● **TASK DIRECTIONS**
Only the lines from the line containing "pink traffic cone [712,302,749,345]" to the end of the entries should be repeated, exactly as they appear.

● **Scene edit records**
================================

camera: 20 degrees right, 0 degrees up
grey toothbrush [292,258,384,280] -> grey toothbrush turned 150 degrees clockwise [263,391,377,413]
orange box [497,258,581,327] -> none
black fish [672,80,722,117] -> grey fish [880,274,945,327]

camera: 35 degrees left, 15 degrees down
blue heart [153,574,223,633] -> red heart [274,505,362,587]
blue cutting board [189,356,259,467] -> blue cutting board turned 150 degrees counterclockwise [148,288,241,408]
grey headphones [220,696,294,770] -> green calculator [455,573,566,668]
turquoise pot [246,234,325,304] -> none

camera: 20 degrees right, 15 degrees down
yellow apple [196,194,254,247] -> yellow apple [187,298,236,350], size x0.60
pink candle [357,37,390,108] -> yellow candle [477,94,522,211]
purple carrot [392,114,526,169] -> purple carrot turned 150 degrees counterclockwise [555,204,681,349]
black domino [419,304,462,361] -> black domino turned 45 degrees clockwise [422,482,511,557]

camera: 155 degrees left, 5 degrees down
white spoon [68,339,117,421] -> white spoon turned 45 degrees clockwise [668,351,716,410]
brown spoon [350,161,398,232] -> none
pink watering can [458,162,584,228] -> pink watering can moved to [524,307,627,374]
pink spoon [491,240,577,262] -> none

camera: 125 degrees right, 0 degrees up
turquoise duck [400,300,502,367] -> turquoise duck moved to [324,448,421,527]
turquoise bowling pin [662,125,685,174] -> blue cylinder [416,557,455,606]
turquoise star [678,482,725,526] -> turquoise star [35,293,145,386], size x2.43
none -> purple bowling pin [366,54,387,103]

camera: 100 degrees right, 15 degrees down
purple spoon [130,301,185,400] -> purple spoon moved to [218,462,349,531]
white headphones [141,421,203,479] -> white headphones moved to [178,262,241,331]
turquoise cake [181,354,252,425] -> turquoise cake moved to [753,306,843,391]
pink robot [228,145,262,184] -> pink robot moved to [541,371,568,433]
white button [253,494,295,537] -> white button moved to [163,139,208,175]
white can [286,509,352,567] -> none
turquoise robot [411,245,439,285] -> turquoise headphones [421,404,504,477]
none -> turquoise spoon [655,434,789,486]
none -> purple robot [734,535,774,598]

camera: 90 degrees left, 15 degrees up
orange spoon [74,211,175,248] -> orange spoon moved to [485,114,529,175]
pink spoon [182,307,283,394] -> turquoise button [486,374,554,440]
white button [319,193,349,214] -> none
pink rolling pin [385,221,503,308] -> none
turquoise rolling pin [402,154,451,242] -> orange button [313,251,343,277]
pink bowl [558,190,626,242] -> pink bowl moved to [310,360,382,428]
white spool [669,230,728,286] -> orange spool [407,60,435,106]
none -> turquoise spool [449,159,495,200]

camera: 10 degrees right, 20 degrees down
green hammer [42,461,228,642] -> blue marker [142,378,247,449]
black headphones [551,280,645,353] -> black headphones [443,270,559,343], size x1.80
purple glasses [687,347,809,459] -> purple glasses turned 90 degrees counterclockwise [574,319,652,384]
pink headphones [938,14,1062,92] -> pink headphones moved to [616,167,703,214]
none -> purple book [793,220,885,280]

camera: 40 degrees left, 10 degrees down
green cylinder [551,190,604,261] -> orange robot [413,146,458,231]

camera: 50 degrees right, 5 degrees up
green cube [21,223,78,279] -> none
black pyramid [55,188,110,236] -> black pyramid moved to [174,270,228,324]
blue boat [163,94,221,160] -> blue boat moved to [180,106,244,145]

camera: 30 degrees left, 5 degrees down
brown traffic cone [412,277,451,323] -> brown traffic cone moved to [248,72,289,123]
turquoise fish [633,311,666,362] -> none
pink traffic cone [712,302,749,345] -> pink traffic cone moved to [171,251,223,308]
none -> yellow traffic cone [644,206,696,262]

================================

● **SOLVED EXERCISE**
pink traffic cone [712,302,749,345] -> pink traffic cone moved to [171,251,223,308]
none -> yellow traffic cone [644,206,696,262]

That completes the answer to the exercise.